→ YOUR TASK
Give back exactly the lines of the material below, starting with the line with "L202: 1mH (GND, VCC) -> none" and going on through the line with "R201: 100 (NET7, NET10) -> 100 (NET8, NET10)".

→ DATA EXTRACT
******************************

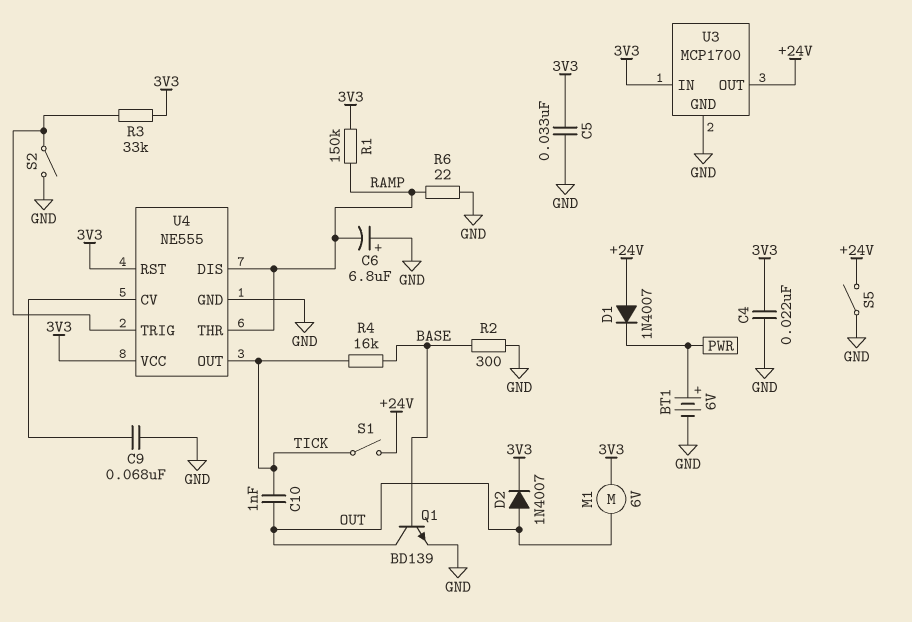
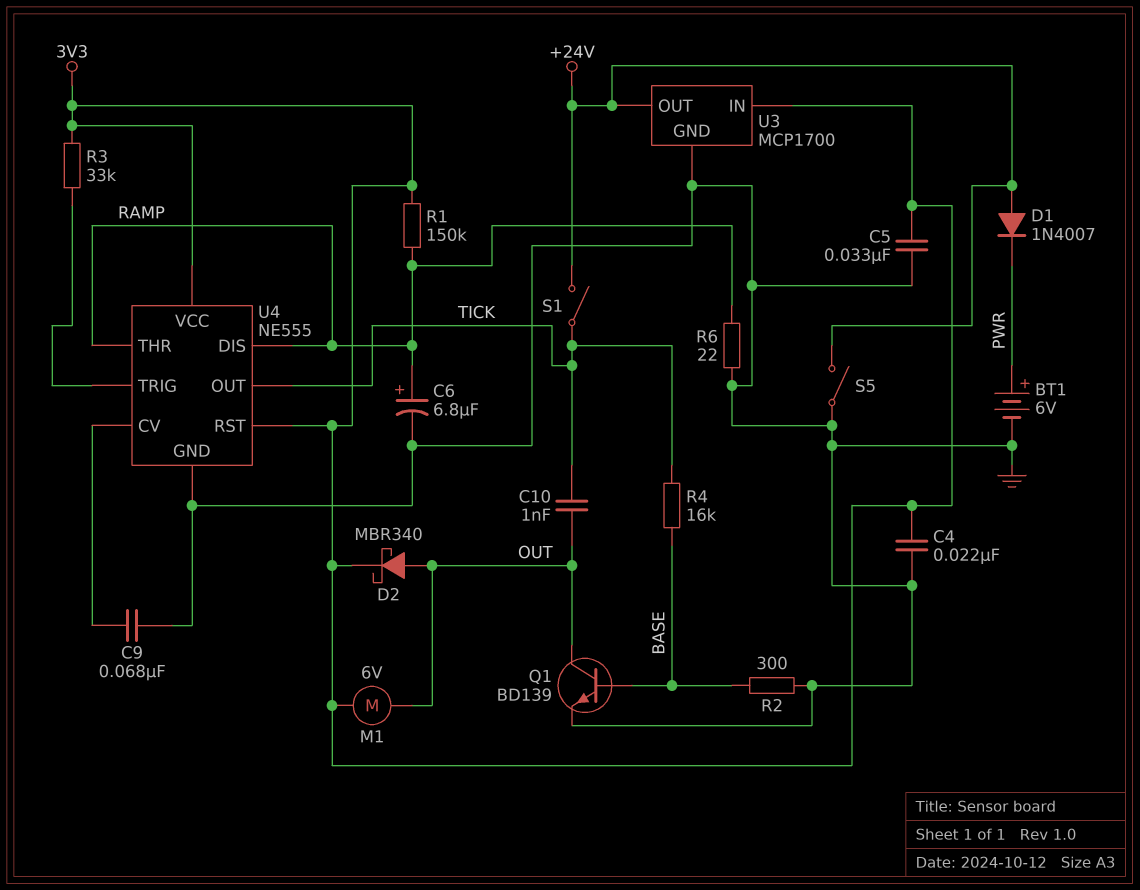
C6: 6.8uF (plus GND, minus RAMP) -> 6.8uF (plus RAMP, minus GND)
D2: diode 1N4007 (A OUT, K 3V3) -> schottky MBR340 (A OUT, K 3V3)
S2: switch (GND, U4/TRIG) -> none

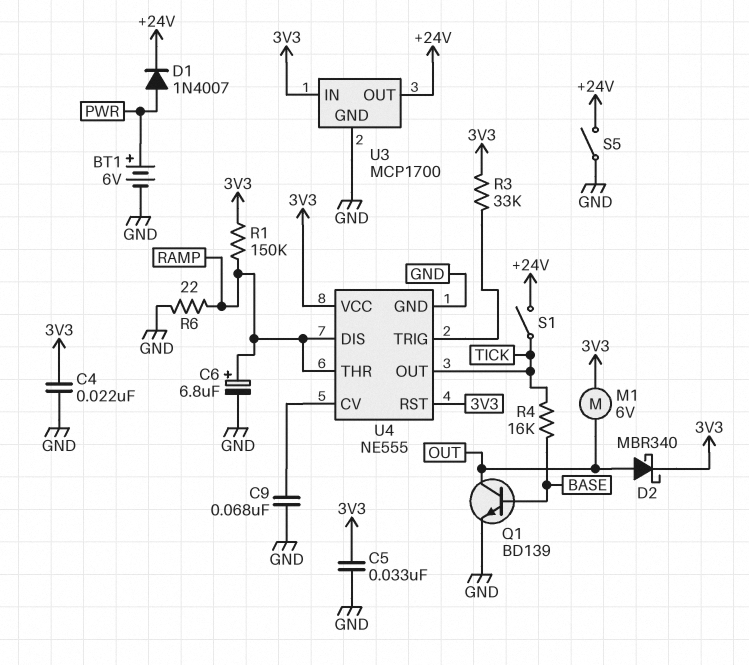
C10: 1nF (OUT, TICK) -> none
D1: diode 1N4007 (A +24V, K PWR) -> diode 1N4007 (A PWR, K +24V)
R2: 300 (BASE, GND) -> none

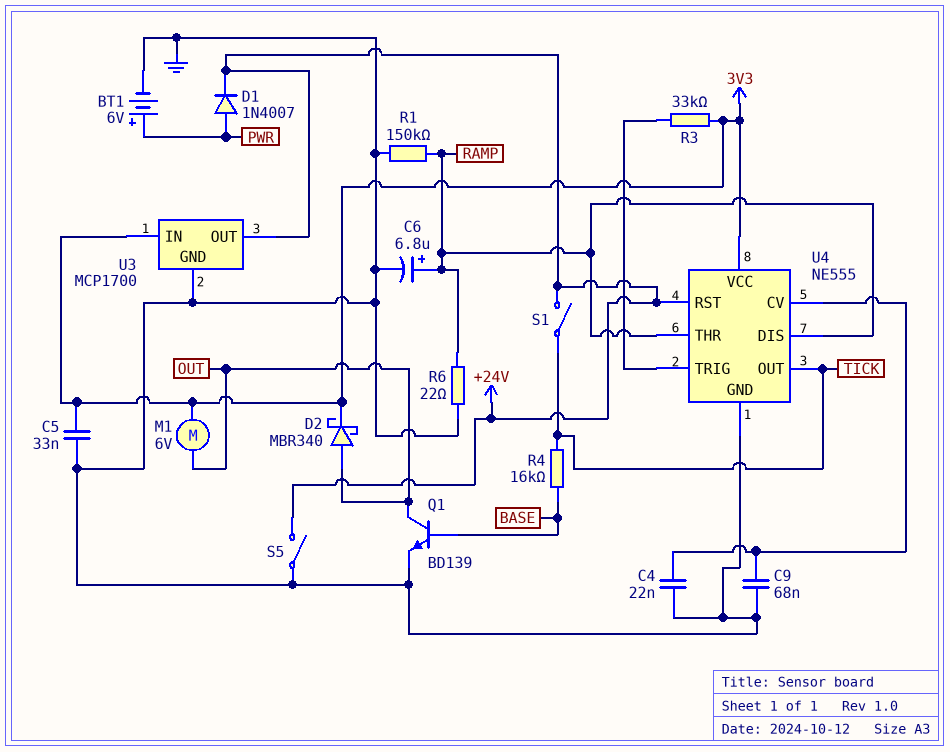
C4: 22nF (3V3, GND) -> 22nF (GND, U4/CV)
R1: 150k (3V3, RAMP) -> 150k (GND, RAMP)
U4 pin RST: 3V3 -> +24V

******************************

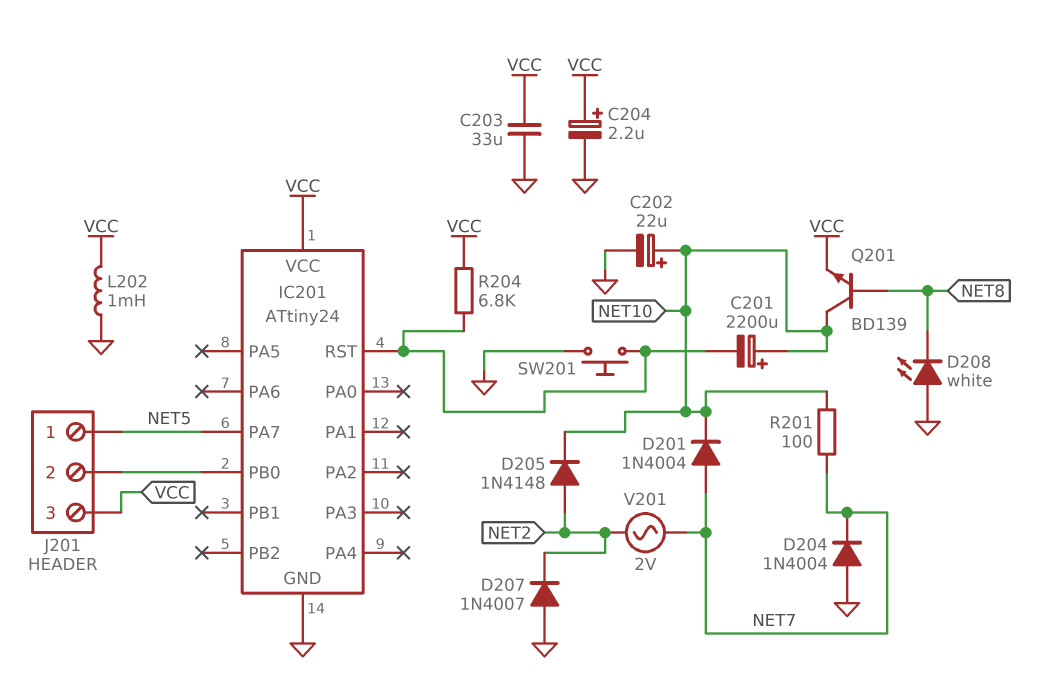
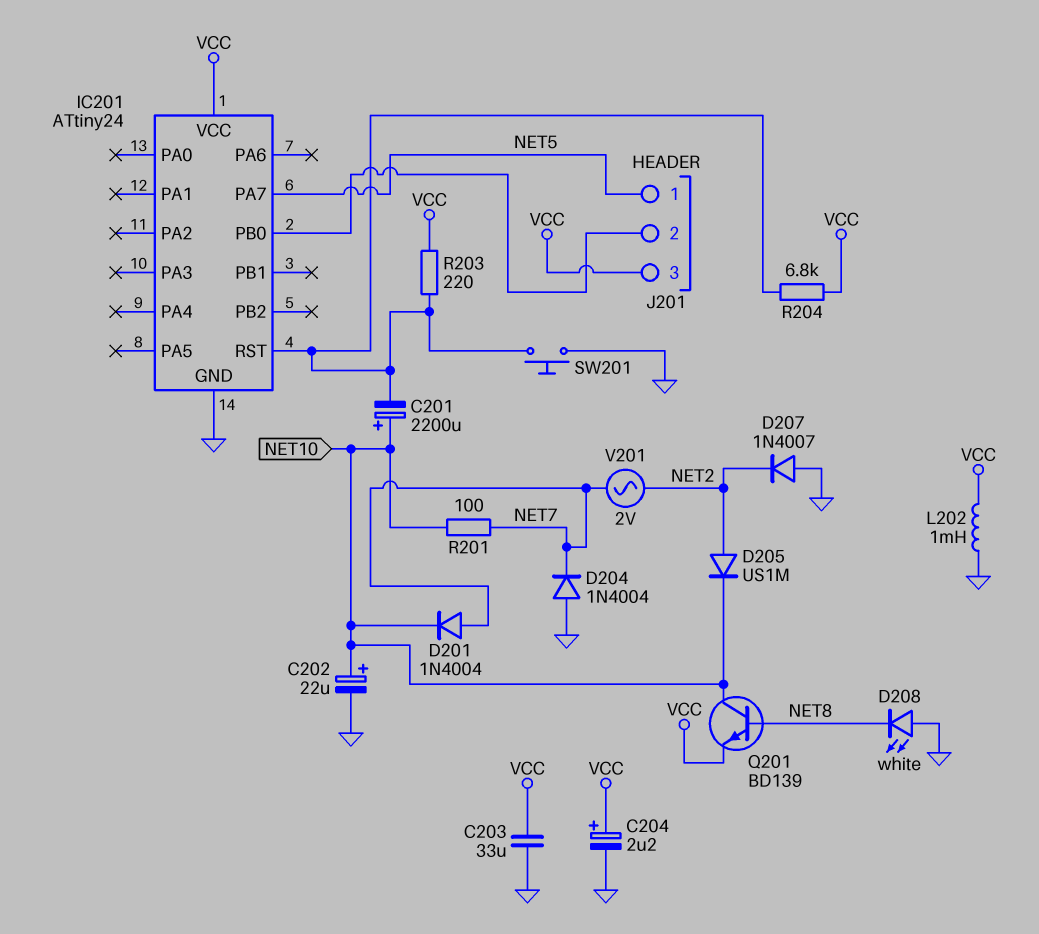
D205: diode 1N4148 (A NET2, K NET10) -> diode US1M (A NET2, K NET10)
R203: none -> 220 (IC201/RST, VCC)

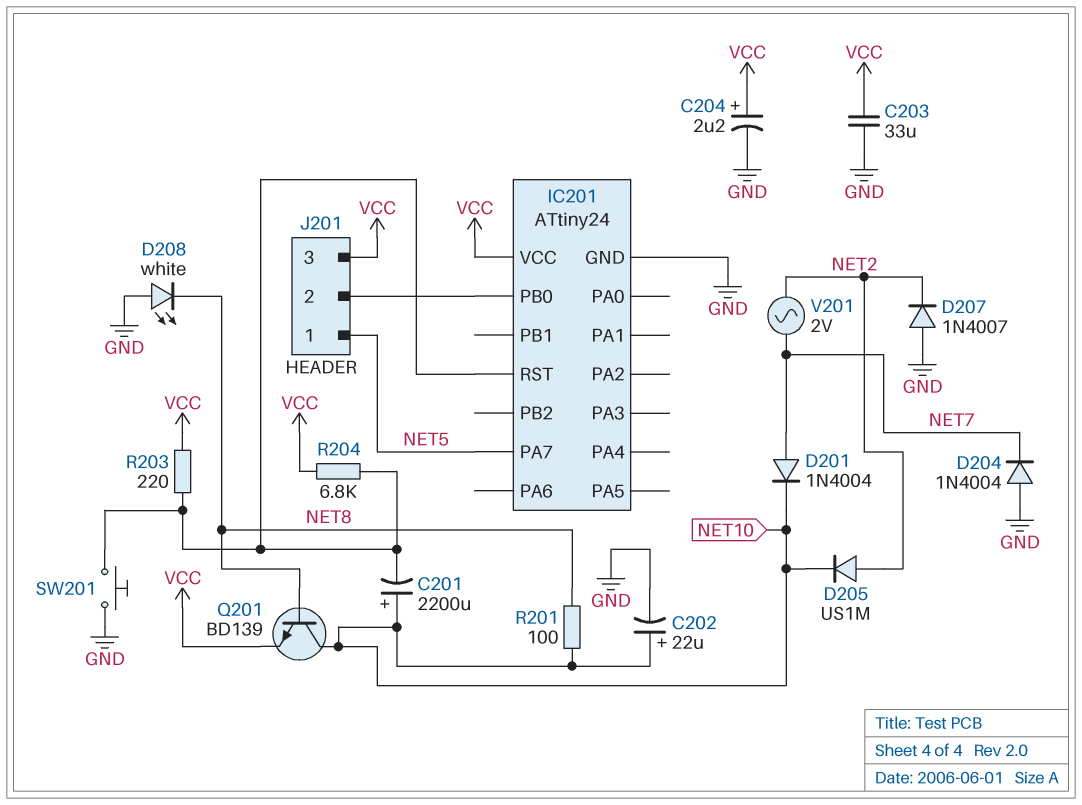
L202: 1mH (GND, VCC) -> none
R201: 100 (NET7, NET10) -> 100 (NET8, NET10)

******************************

→ COMPLETED EXERCISE
L202: 1mH (GND, VCC) -> none
R201: 100 (NET7, NET10) -> 100 (NET8, NET10)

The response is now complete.